>> Start RECORDED INFORMATION
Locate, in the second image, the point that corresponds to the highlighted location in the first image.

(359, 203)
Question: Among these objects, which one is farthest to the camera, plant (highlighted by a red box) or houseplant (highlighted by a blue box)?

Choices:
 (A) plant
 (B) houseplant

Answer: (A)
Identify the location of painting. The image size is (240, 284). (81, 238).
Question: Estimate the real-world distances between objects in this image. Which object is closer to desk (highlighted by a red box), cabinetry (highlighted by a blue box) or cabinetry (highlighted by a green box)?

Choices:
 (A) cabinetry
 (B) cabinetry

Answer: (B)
>> End RECORDED INFORMATION
> **STATED PROBLEM**:
Reproduce all of the records above line for line, with no change to any word, number or mark.

> **EXERCISE OUTPUT**:
Locate, in the second image, the point that corresponds to the highlighted location in the first image.

(359, 203)
Question: Among these objects, which one is farthest to the camera, plant (highlighted by a red box) or houseplant (highlighted by a blue box)?

Choices:
 (A) plant
 (B) houseplant

Answer: (A)
Identify the location of painting. The image size is (240, 284). (81, 238).
Question: Estimate the real-world distances between objects in this image. Which object is closer to desk (highlighted by a red box), cabinetry (highlighted by a blue box) or cabinetry (highlighted by a green box)?

Choices:
 (A) cabinetry
 (B) cabinetry

Answer: (B)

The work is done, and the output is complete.